*** Begin section ***

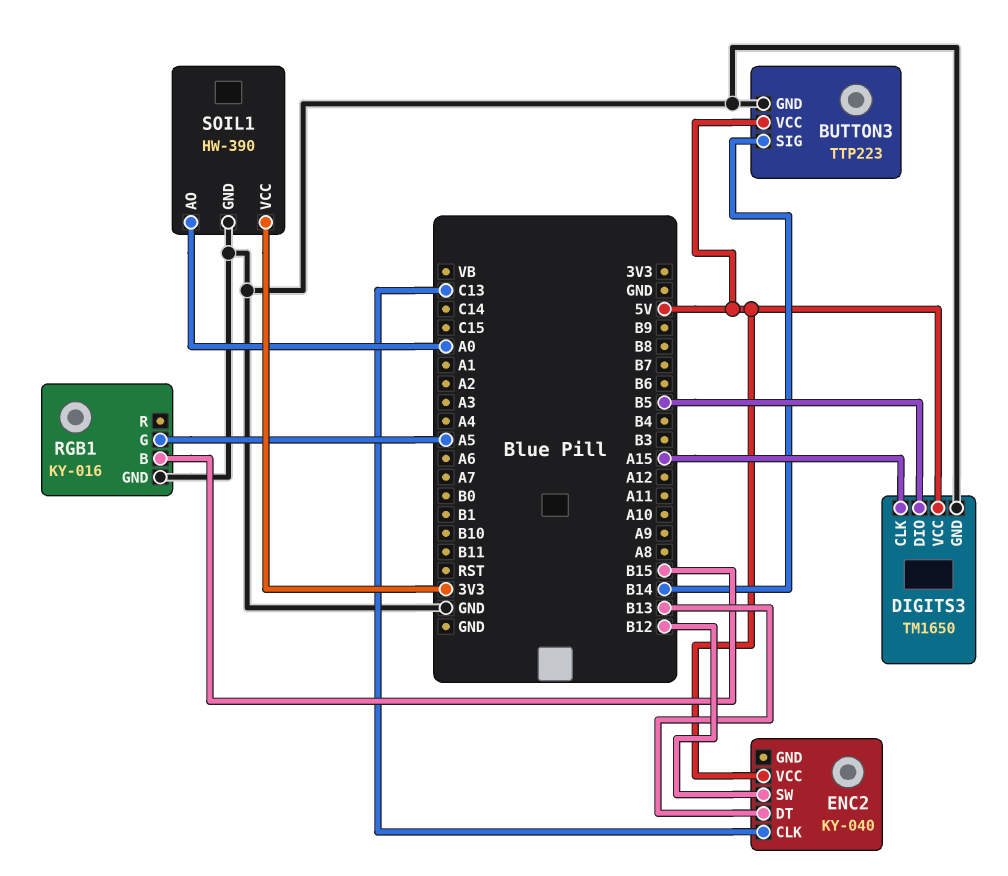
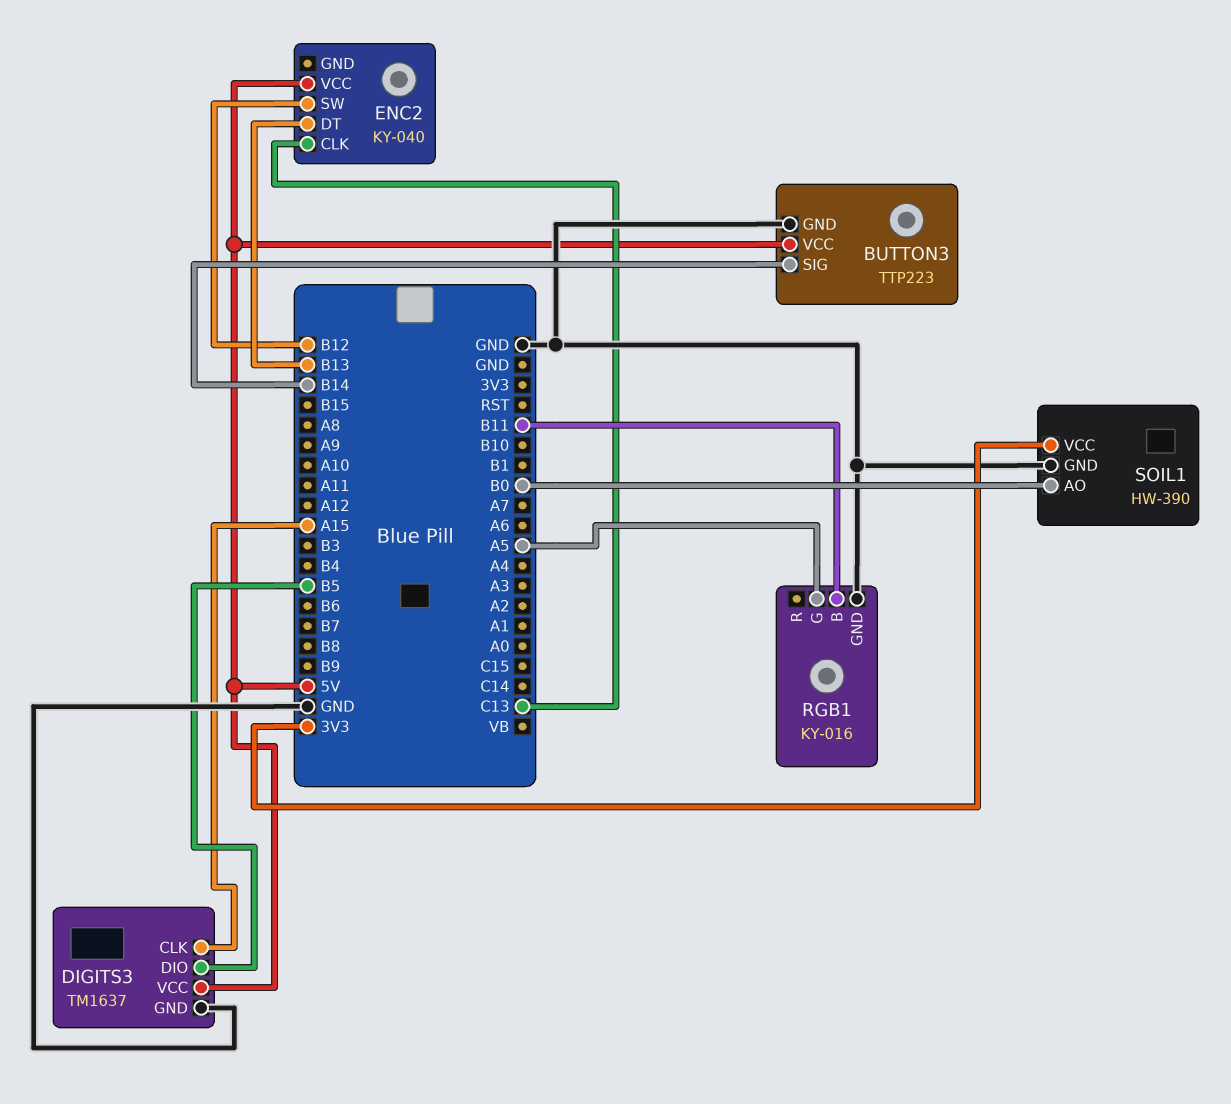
DIGITS3: TM1650 -> TM1637
RGB1 pin B: B15 -> B11
SOIL1 pin AO: A0 -> B0

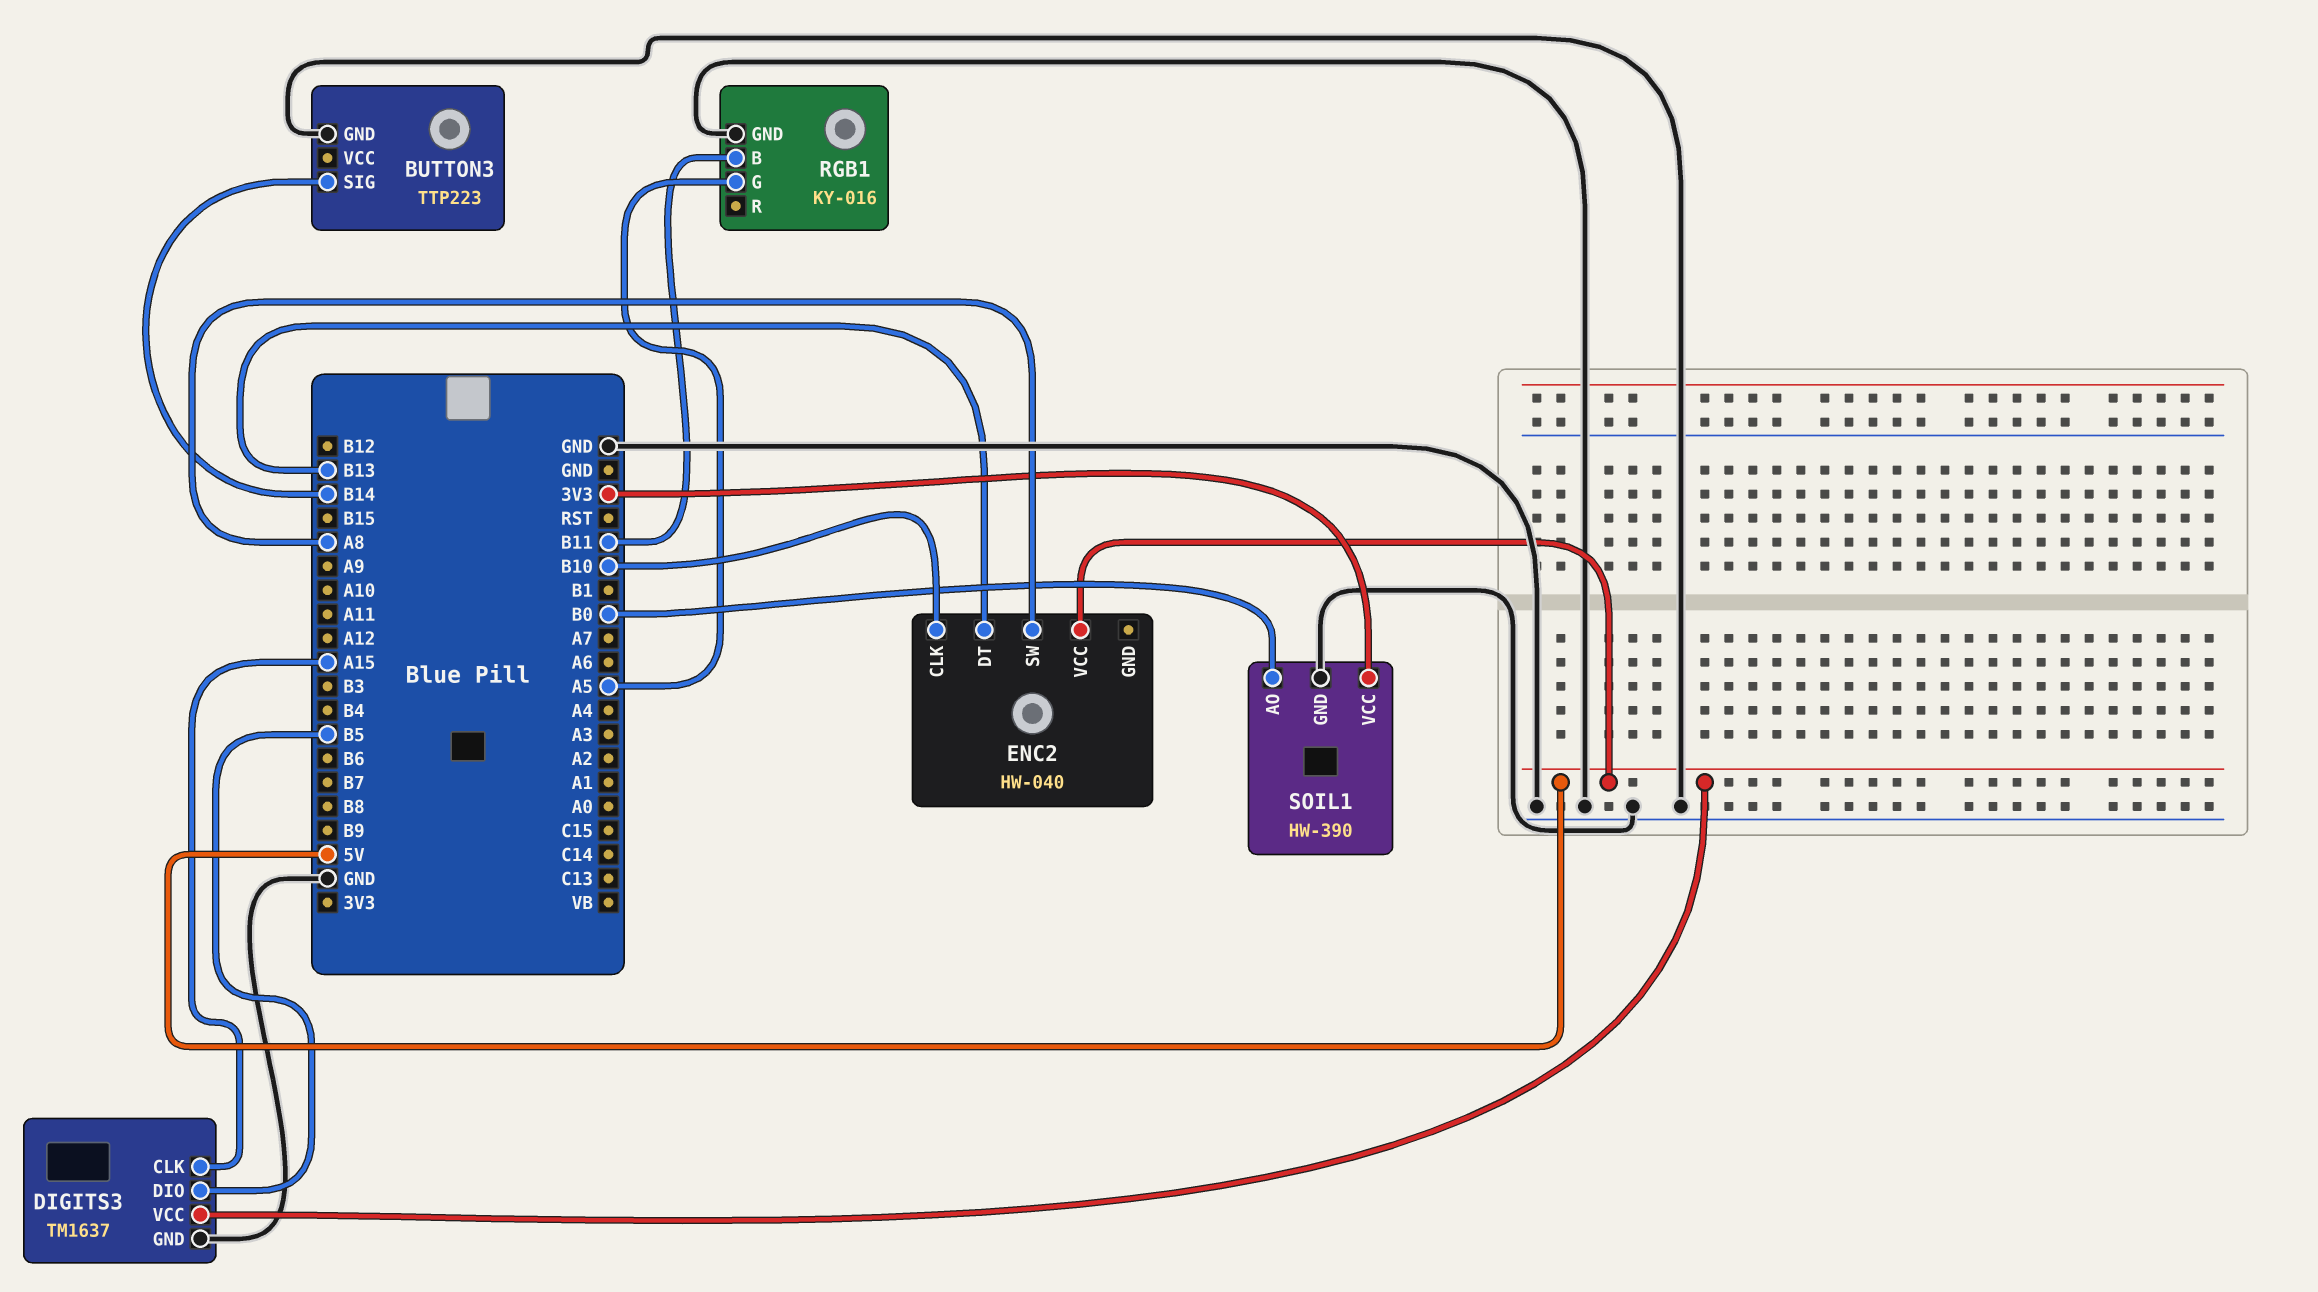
BUTTON3 pin VCC: 5V -> none
ENC2: KY-040 -> HW-040
ENC2 pin CLK: C13 -> B10
ENC2 pin SW: B12 -> A8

*** End section ***

> **What the task requires**:
Print all of the material exactly. Omit pictures.

> **Task output**:
DIGITS3: TM1650 -> TM1637
RGB1 pin B: B15 -> B11
SOIL1 pin AO: A0 -> B0

BUTTON3 pin VCC: 5V -> none
ENC2: KY-040 -> HW-040
ENC2 pin CLK: C13 -> B10
ENC2 pin SW: B12 -> A8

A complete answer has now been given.